EXERCISE DETAILS:
Write out the data exactly, every line included.

STORED DATA:
......
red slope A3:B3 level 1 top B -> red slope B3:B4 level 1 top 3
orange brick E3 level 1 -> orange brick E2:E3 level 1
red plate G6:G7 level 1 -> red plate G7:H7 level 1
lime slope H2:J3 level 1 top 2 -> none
......
EXERCISE RESPONSE:
red slope A3:B3 level 1 top B -> red slope B3:B4 level 1 top 3
orange brick E3 level 1 -> orange brick E2:E3 level 1
red plate G6:G7 level 1 -> red plate G7:H7 level 1
lime slope H2:J3 level 1 top 2 -> none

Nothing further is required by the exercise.